Scan the records for the string "round"; copy each line where it occurs.
======== DATA TO USE
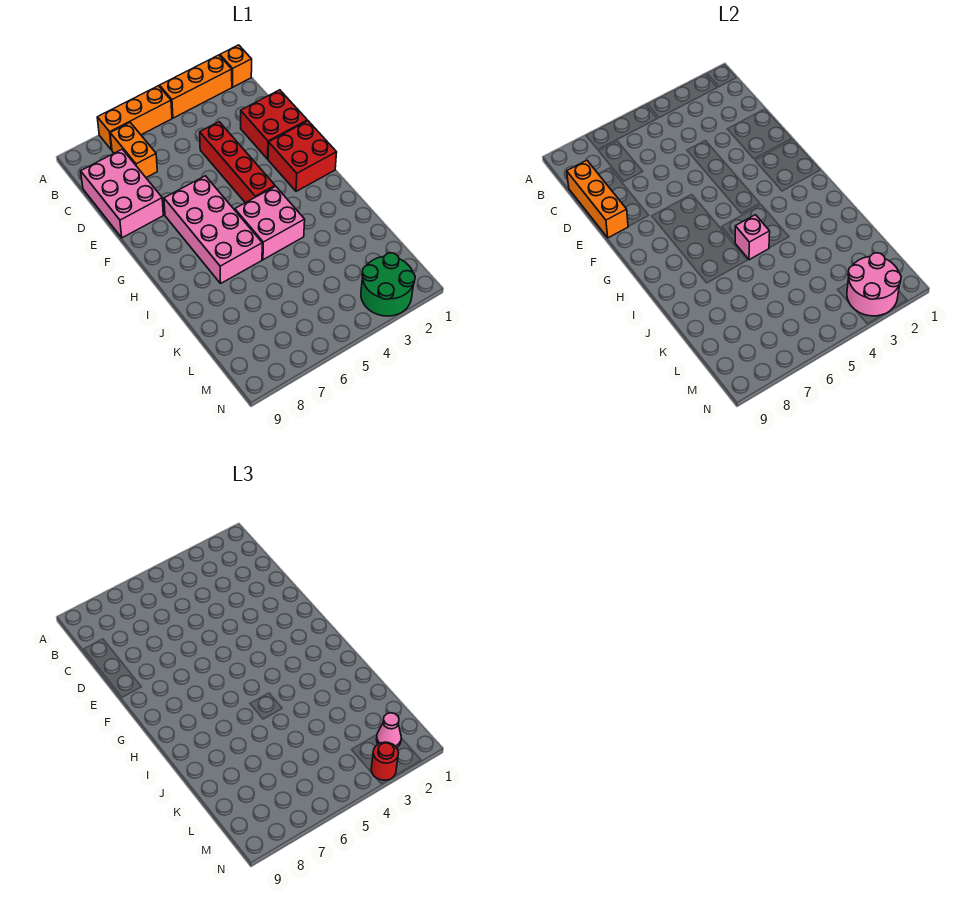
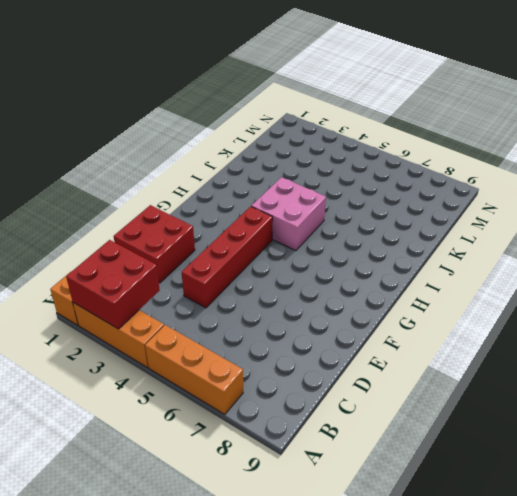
red brick A2:B3 level 2 -> red brick F1:G2 level 1
none -> orange brick B7:C7 level 1
none -> pink brick C8:E9 level 1
none -> pink brick F6:I7 level 1

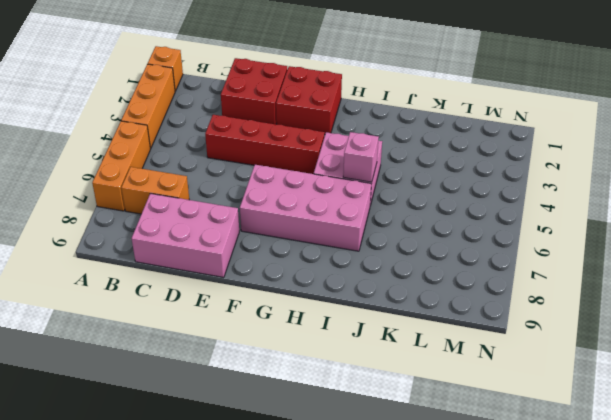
none -> green round brick M2:N3 level 1
none -> orange brick C9:E9 level 2
none -> pink round brick M2:N3 level 2

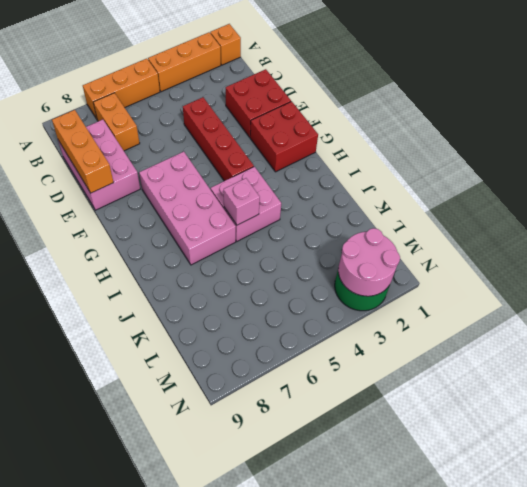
none -> pink cone M2 level 3
none -> red round brick N3 level 3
================
* _YOUR SOLUTION_
none -> green round brick M2:N3 level 1
none -> pink round brick M2:N3 level 2
none -> red round brick N3 level 3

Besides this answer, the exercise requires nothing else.